ASSIGNMENT: Using the data below, return the stretch from the line that contains "R8: 130k (CN3/1, ISO_E) -> none" through the line that contains "V1: 3.3V (plus", both included, exactly as it stands and nothing beyond it.

EXTRACTED ENTRIES:

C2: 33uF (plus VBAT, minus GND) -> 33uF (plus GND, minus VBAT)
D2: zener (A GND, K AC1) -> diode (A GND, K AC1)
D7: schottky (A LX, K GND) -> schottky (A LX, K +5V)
==
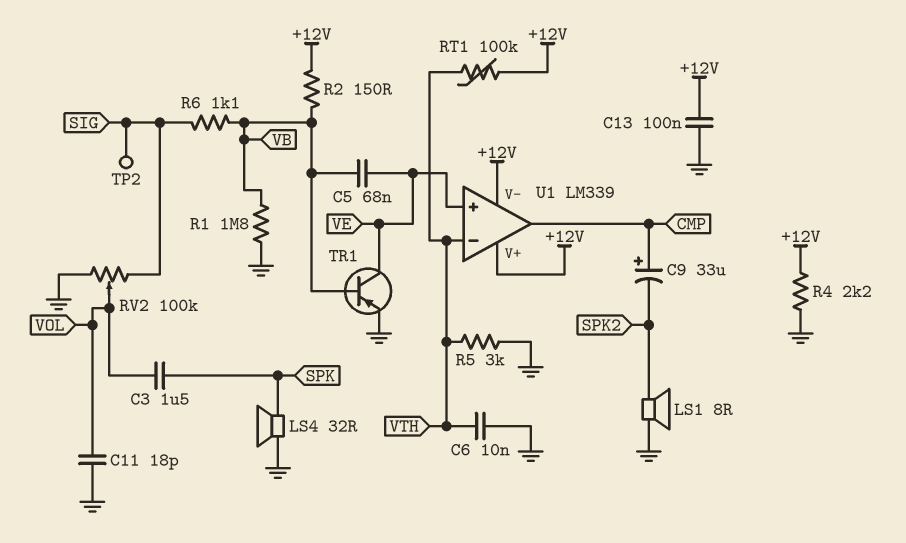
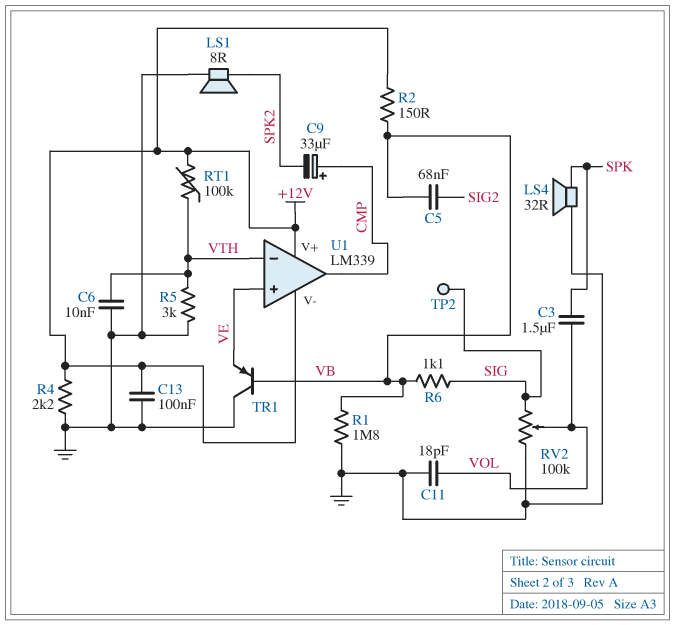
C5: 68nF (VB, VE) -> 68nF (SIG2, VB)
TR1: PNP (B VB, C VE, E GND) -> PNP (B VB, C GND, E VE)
---
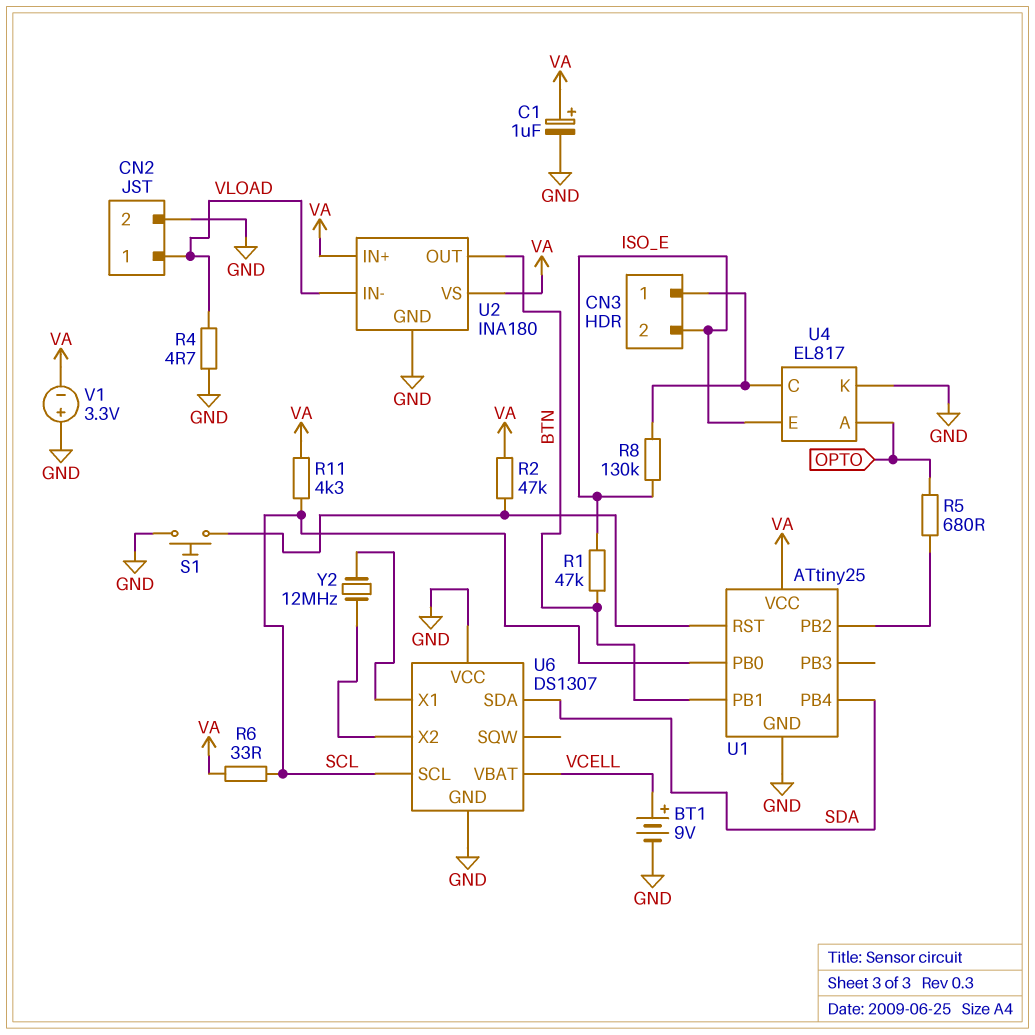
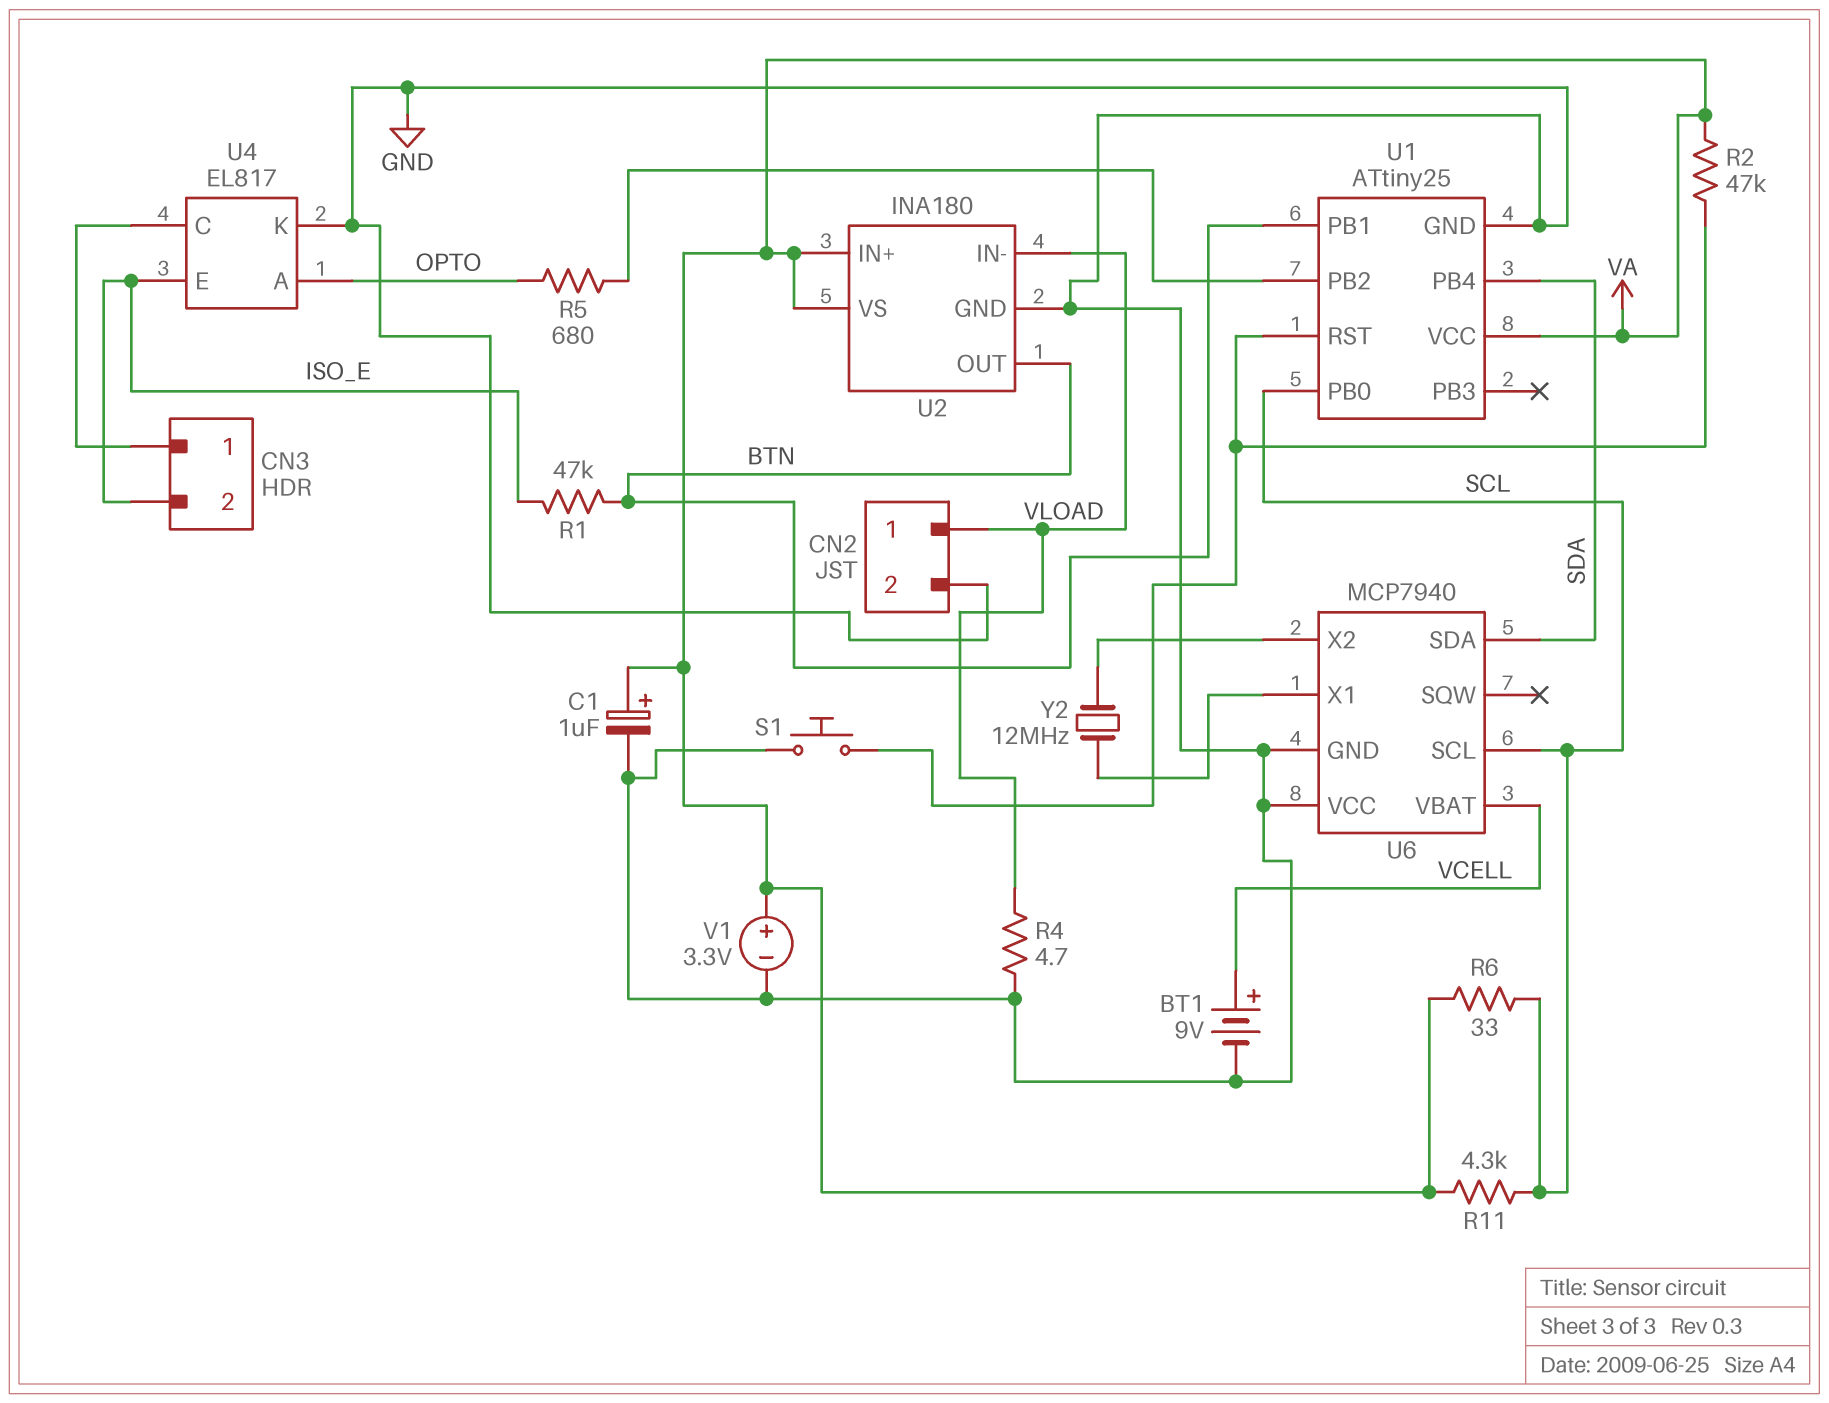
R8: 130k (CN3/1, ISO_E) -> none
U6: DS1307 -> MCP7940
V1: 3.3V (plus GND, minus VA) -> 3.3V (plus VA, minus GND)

OUTPUT OF THE EXERCISE:
R8: 130k (CN3/1, ISO_E) -> none
U6: DS1307 -> MCP7940
V1: 3.3V (plus GND, minus VA) -> 3.3V (plus VA, minus GND)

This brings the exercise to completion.